Your task - Counting the line with "yellow banana [591,103,656,132]" as the last one, copy out the lines of the data exactly from the first onward.

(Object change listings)
----
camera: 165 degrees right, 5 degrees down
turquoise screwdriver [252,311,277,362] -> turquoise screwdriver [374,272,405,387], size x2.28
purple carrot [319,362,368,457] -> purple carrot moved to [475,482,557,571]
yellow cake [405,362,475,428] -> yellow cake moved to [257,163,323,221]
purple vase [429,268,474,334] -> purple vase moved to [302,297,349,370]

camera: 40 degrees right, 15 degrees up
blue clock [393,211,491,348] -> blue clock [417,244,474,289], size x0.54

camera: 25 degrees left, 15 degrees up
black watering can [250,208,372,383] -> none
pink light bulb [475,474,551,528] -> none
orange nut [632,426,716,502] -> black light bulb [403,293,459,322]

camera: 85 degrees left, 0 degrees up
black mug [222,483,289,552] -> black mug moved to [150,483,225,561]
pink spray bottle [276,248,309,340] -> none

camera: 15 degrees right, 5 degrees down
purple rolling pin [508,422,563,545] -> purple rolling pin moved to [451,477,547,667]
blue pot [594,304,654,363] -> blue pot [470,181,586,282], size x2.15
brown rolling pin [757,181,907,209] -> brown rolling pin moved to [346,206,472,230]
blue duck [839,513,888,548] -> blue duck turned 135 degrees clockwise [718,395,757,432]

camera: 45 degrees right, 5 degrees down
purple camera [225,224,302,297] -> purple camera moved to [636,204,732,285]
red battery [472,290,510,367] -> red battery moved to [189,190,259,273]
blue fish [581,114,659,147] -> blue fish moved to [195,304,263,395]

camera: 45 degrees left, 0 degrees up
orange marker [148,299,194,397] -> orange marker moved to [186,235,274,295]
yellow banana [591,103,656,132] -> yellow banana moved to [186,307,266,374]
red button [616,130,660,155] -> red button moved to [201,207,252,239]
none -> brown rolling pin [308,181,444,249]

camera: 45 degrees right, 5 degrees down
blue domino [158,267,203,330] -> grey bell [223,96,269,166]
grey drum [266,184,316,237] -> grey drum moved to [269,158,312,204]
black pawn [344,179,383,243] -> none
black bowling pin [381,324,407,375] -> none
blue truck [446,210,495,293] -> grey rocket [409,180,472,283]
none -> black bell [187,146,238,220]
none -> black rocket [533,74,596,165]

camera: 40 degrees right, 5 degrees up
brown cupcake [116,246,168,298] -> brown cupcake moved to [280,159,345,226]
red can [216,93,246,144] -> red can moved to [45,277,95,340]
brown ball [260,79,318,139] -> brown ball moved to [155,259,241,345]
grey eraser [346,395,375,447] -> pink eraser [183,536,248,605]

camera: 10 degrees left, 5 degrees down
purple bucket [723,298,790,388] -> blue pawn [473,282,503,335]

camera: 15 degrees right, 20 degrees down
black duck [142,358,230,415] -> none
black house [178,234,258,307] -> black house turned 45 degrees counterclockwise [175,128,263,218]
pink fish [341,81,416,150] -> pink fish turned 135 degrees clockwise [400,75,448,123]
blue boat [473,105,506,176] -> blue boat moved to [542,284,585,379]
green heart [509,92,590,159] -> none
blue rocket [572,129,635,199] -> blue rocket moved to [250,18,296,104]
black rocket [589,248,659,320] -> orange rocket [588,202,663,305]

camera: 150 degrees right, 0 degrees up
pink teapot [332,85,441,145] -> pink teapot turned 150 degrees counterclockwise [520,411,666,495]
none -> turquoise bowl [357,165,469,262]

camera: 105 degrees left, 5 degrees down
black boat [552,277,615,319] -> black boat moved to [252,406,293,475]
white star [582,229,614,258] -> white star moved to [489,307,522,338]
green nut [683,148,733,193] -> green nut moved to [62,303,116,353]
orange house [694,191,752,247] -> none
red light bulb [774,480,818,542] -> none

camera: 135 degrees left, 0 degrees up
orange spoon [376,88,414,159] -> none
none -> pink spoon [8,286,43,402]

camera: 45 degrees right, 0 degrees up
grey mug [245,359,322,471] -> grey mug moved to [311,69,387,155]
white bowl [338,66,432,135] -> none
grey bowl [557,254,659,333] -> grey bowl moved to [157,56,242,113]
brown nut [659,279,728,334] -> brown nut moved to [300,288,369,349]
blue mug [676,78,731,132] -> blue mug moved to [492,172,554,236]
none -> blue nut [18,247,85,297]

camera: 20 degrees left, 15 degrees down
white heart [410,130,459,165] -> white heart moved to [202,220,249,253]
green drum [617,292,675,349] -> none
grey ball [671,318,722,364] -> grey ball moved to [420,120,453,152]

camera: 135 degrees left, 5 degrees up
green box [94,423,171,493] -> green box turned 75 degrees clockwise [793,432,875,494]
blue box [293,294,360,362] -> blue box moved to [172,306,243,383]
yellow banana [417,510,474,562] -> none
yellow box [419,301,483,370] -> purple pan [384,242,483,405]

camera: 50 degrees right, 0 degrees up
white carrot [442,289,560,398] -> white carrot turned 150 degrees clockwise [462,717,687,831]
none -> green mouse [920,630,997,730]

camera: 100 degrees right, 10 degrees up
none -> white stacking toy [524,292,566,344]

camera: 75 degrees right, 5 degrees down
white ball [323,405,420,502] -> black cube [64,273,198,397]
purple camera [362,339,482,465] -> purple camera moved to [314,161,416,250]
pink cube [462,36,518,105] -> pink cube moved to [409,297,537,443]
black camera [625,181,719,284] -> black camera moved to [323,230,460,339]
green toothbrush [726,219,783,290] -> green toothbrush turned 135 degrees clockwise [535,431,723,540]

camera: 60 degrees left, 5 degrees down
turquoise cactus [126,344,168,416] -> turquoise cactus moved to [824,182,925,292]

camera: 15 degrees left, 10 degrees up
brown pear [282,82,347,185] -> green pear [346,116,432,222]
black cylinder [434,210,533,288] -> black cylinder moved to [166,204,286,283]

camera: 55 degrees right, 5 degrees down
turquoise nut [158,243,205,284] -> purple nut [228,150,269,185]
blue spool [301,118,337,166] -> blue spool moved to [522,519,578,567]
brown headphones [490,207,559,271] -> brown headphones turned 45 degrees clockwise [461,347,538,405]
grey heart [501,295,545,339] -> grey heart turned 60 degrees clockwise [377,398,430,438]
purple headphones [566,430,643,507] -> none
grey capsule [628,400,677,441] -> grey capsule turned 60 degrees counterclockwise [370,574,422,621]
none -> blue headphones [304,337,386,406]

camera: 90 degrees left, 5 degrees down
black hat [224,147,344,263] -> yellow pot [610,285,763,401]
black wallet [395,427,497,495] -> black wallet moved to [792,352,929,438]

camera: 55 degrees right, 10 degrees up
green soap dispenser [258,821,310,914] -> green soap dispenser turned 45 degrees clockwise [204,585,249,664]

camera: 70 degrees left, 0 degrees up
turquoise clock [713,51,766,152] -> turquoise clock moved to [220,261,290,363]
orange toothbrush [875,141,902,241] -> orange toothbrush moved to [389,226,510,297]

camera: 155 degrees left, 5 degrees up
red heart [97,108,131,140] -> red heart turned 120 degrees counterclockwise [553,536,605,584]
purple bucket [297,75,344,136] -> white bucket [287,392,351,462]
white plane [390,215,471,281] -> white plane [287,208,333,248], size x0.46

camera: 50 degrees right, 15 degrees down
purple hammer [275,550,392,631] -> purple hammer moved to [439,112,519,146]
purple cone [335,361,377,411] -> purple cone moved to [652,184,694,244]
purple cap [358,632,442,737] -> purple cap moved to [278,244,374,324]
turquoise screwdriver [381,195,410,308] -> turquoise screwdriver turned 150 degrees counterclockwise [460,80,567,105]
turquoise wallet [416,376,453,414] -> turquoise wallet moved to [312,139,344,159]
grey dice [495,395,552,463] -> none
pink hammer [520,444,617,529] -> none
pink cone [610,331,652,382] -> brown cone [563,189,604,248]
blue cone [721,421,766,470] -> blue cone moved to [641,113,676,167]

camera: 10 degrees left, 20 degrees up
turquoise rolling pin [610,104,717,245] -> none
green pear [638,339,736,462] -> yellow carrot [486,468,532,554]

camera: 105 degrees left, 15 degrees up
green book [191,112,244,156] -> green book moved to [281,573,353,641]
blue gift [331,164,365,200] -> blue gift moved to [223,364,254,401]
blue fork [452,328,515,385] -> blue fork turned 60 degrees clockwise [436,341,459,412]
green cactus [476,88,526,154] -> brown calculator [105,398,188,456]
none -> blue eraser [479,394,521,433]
----
Reply to the exercise -
camera: 165 degrees right, 5 degrees down
turquoise screwdriver [252,311,277,362] -> turquoise screwdriver [374,272,405,387], size x2.28
purple carrot [319,362,368,457] -> purple carrot moved to [475,482,557,571]
yellow cake [405,362,475,428] -> yellow cake moved to [257,163,323,221]
purple vase [429,268,474,334] -> purple vase moved to [302,297,349,370]

camera: 40 degrees right, 15 degrees up
blue clock [393,211,491,348] -> blue clock [417,244,474,289], size x0.54

camera: 25 degrees left, 15 degrees up
black watering can [250,208,372,383] -> none
pink light bulb [475,474,551,528] -> none
orange nut [632,426,716,502] -> black light bulb [403,293,459,322]

camera: 85 degrees left, 0 degrees up
black mug [222,483,289,552] -> black mug moved to [150,483,225,561]
pink spray bottle [276,248,309,340] -> none

camera: 15 degrees right, 5 degrees down
purple rolling pin [508,422,563,545] -> purple rolling pin moved to [451,477,547,667]
blue pot [594,304,654,363] -> blue pot [470,181,586,282], size x2.15
brown rolling pin [757,181,907,209] -> brown rolling pin moved to [346,206,472,230]
blue duck [839,513,888,548] -> blue duck turned 135 degrees clockwise [718,395,757,432]

camera: 45 degrees right, 5 degrees down
purple camera [225,224,302,297] -> purple camera moved to [636,204,732,285]
red battery [472,290,510,367] -> red battery moved to [189,190,259,273]
blue fish [581,114,659,147] -> blue fish moved to [195,304,263,395]

camera: 45 degrees left, 0 degrees up
orange marker [148,299,194,397] -> orange marker moved to [186,235,274,295]
yellow banana [591,103,656,132] -> yellow banana moved to [186,307,266,374]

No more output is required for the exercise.